What to do.
In the records that follow, skip the pictures and print everything else exactly.

━━━━━━━━━━

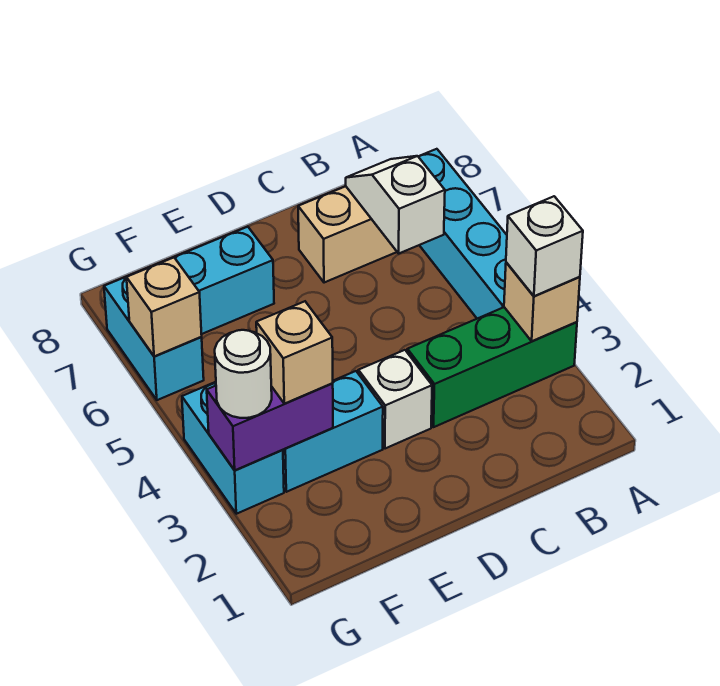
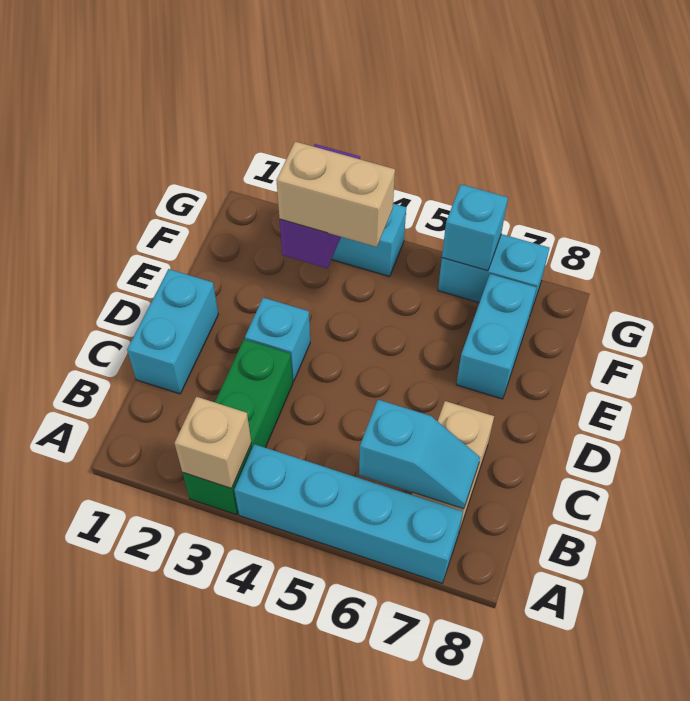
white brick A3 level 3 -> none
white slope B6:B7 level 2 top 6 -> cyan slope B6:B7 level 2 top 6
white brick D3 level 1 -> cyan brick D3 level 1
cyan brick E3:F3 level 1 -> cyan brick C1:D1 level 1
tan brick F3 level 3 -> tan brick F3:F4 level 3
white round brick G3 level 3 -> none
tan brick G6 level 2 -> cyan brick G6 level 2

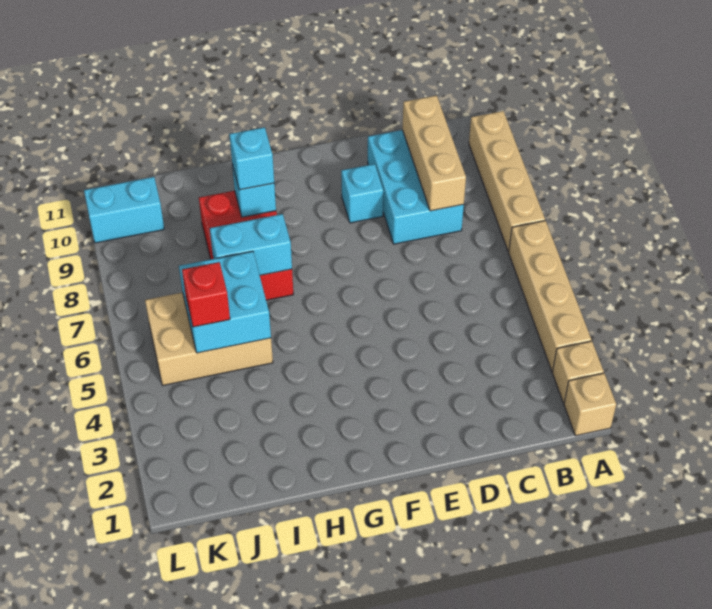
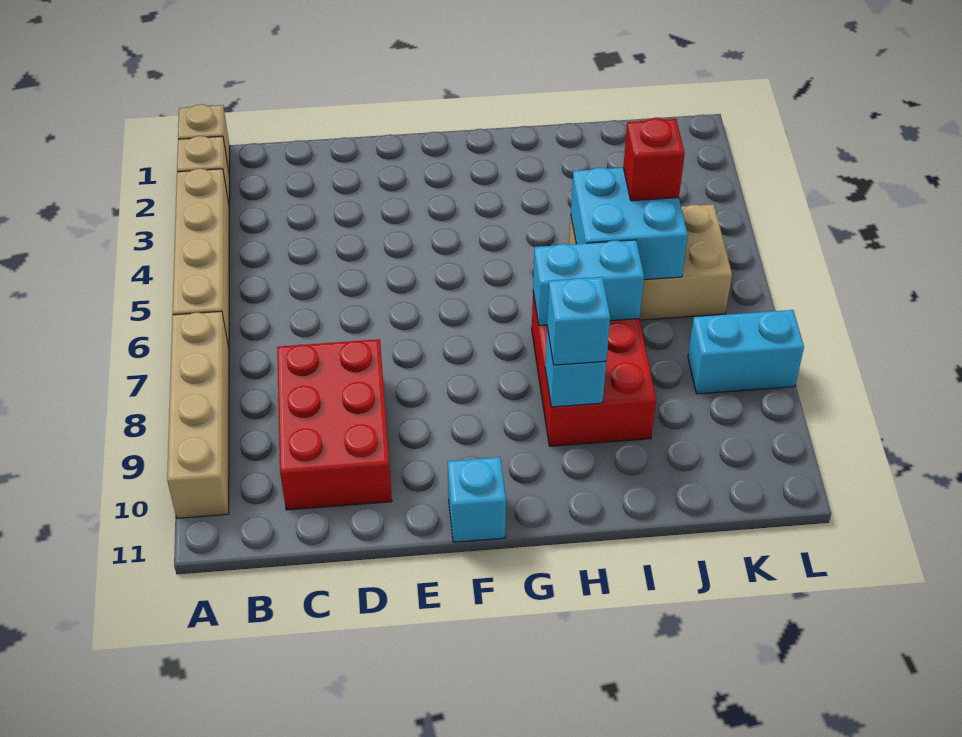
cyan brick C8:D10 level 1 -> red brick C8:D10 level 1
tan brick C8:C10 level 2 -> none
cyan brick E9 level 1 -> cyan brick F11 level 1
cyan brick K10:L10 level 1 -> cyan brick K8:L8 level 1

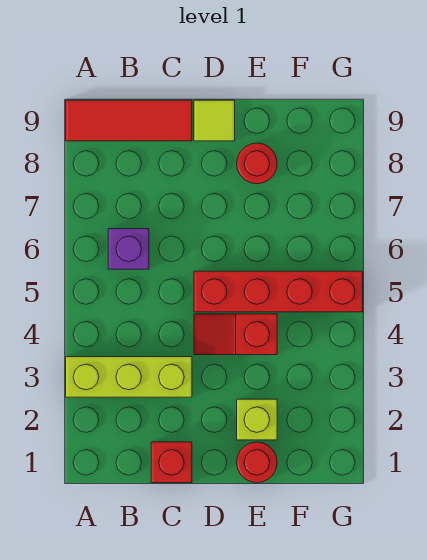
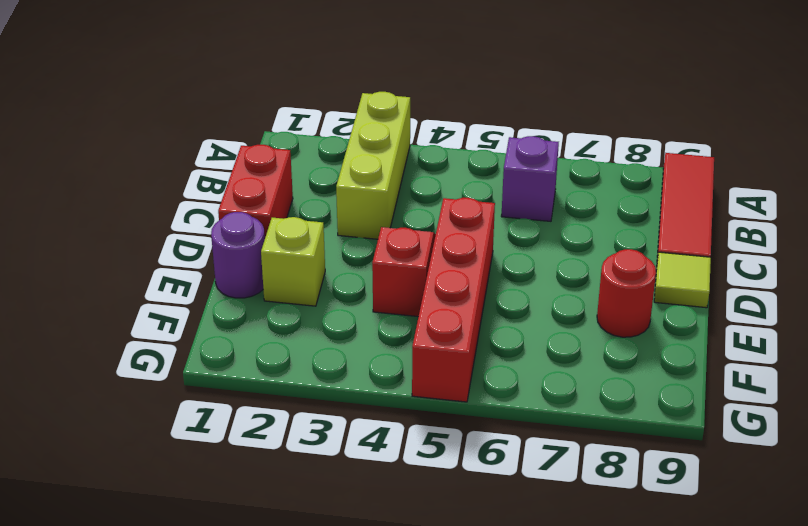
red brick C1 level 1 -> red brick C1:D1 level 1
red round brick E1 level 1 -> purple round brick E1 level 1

━━━━━━━━━━

Task solution.
white brick A3 level 3 -> none
white slope B6:B7 level 2 top 6 -> cyan slope B6:B7 level 2 top 6
white brick D3 level 1 -> cyan brick D3 level 1
cyan brick E3:F3 level 1 -> cyan brick C1:D1 level 1
tan brick F3 level 3 -> tan brick F3:F4 level 3
white round brick G3 level 3 -> none
tan brick G6 level 2 -> cyan brick G6 level 2

cyan brick C8:D10 level 1 -> red brick C8:D10 level 1
tan brick C8:C10 level 2 -> none
cyan brick E9 level 1 -> cyan brick F11 level 1
cyan brick K10:L10 level 1 -> cyan brick K8:L8 level 1

red brick C1 level 1 -> red brick C1:D1 level 1
red round brick E1 level 1 -> purple round brick E1 level 1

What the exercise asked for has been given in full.